------ Exercise input

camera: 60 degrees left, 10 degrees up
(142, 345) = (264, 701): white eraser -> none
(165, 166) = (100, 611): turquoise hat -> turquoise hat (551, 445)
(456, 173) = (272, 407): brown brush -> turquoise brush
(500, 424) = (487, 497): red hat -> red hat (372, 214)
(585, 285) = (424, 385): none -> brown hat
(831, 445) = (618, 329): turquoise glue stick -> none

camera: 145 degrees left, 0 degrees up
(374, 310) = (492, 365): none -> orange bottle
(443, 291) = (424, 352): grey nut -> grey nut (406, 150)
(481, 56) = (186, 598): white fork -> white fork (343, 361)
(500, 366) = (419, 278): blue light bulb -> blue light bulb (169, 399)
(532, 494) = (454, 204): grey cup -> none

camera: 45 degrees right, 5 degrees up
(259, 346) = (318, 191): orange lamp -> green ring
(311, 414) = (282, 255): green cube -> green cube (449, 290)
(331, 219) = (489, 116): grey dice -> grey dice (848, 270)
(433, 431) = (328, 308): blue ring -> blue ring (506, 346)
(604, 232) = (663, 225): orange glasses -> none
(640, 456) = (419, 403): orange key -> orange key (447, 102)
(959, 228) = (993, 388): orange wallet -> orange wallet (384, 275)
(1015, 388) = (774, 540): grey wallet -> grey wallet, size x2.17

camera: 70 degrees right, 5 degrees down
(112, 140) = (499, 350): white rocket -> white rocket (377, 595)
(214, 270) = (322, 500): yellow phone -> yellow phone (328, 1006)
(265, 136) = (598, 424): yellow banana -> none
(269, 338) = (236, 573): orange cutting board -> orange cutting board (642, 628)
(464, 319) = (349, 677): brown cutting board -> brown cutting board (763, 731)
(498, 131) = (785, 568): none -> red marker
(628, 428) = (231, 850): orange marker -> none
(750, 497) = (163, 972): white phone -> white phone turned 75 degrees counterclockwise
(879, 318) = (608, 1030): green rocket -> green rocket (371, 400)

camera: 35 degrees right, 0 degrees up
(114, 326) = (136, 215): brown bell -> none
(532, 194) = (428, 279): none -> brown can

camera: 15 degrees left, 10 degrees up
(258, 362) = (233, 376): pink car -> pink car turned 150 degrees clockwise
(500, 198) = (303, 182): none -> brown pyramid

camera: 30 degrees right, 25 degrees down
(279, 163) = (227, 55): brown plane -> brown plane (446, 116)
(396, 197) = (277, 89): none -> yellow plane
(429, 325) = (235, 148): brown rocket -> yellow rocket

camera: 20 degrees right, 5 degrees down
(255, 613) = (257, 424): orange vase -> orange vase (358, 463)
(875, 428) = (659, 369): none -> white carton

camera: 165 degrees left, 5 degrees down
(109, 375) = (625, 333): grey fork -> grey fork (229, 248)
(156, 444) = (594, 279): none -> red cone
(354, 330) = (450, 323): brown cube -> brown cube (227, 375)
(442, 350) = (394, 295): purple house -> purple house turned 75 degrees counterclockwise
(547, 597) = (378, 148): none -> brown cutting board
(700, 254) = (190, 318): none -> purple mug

------------

Directions for this task:
Using the listing above, list every line in which the string "turquoise" occurs.

Output for this task:
(165, 166) = (100, 611): turquoise hat -> turquoise hat (551, 445)
(456, 173) = (272, 407): brown brush -> turquoise brush
(831, 445) = (618, 329): turquoise glue stick -> none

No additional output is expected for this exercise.